**Work task:** Each line, starting at the one with "white strawberry: 1 -> 0" and running to the end of the data below, is to be set down again exactly, both ends included; leave pictures out.

====== Material shown ======

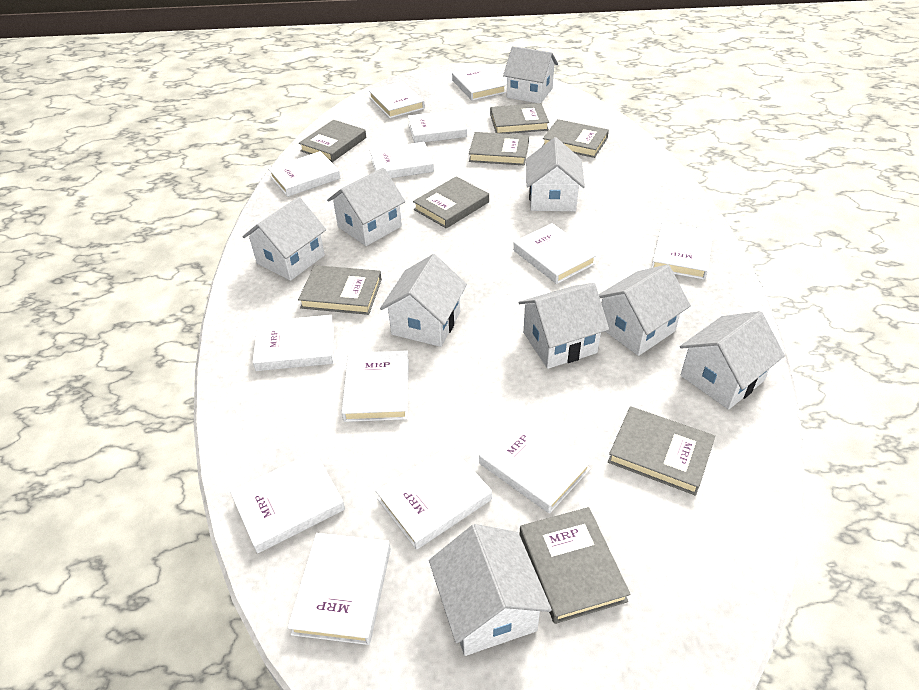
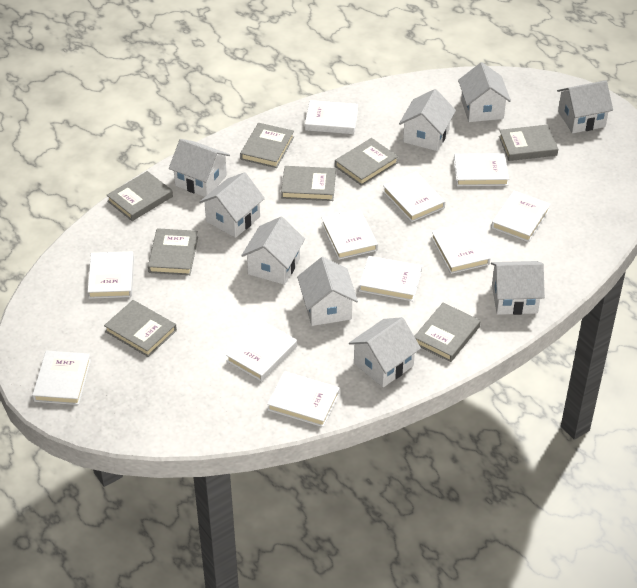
white book: 13 -> 11

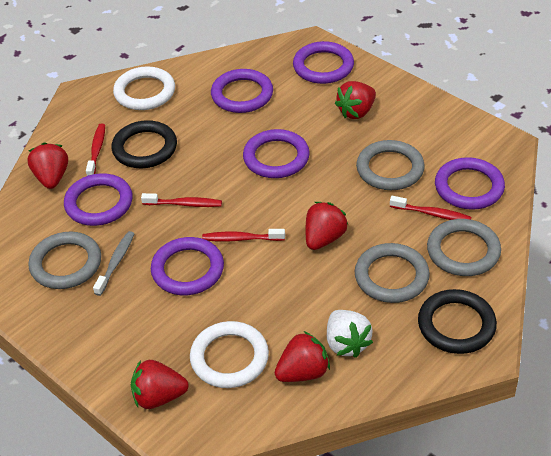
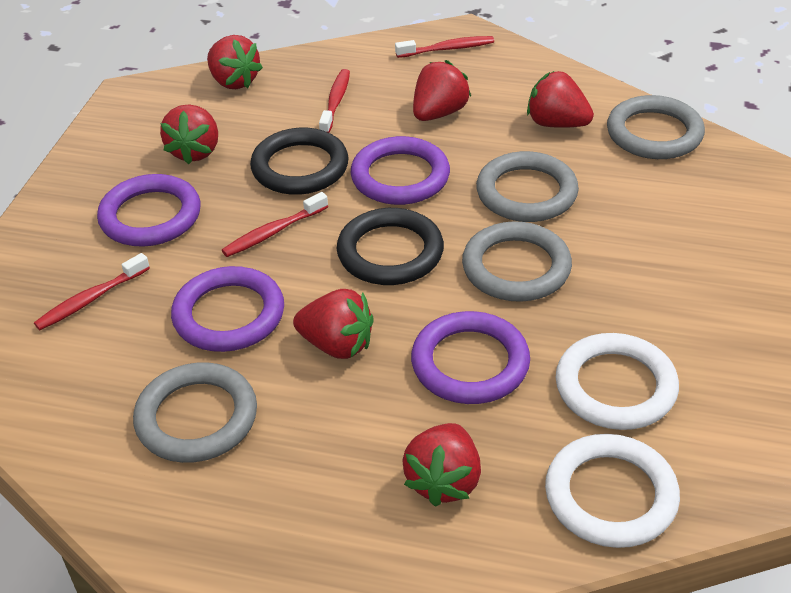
grey toothbrush: 1 -> 0
purple ring: 6 -> 4
red strawberry: 5 -> 6
white strawberry: 1 -> 0

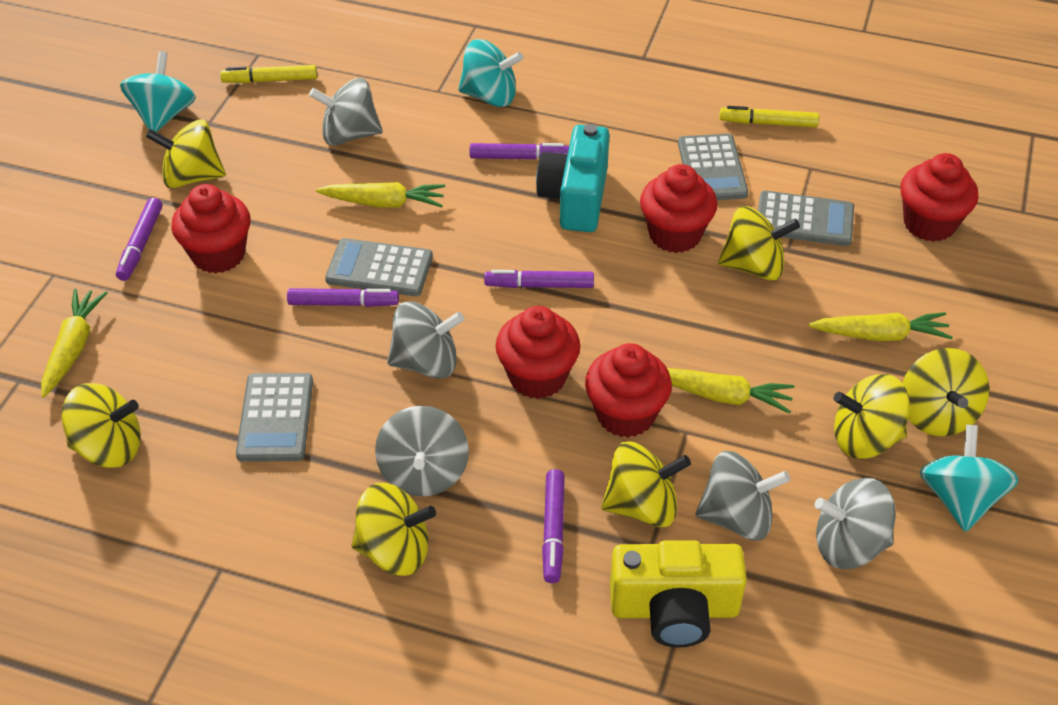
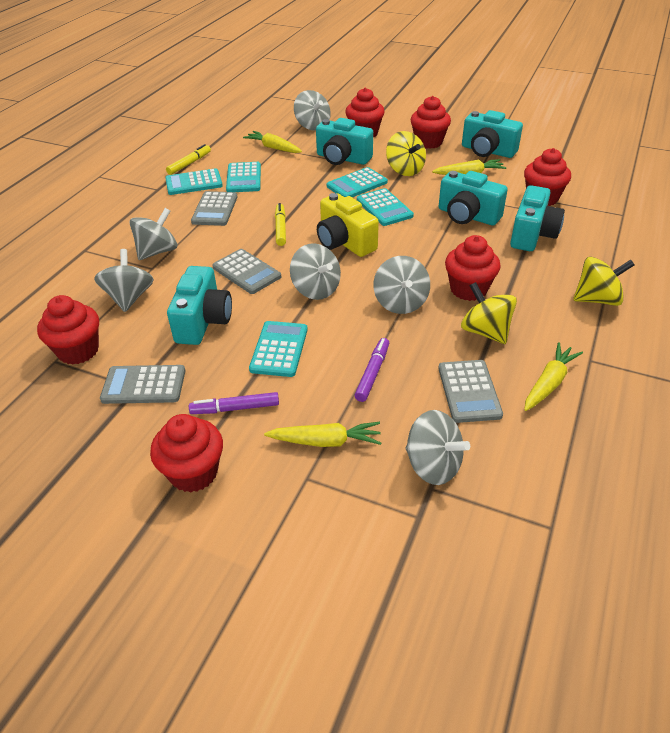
grey spinning top: 5 -> 6
purple marker: 5 -> 2
red cupcake: 5 -> 6
turquoise calculator: 0 -> 5
turquoise camera: 1 -> 5
turquoise spinning top: 3 -> 0
yellow spinning top: 7 -> 3

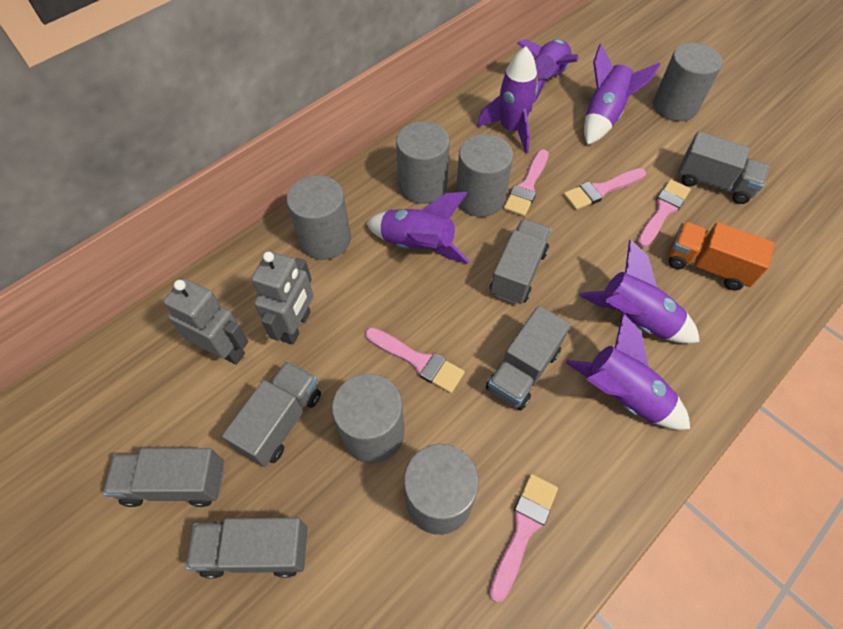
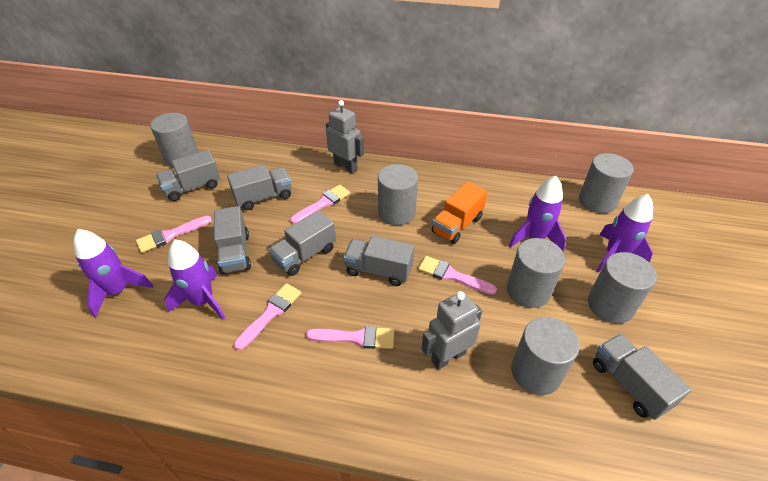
purple rocket: 6 -> 4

======

**Answer space:**
white strawberry: 1 -> 0

grey spinning top: 5 -> 6
purple marker: 5 -> 2
red cupcake: 5 -> 6
turquoise calculator: 0 -> 5
turquoise camera: 1 -> 5
turquoise spinning top: 3 -> 0
yellow spinning top: 7 -> 3

purple rocket: 6 -> 4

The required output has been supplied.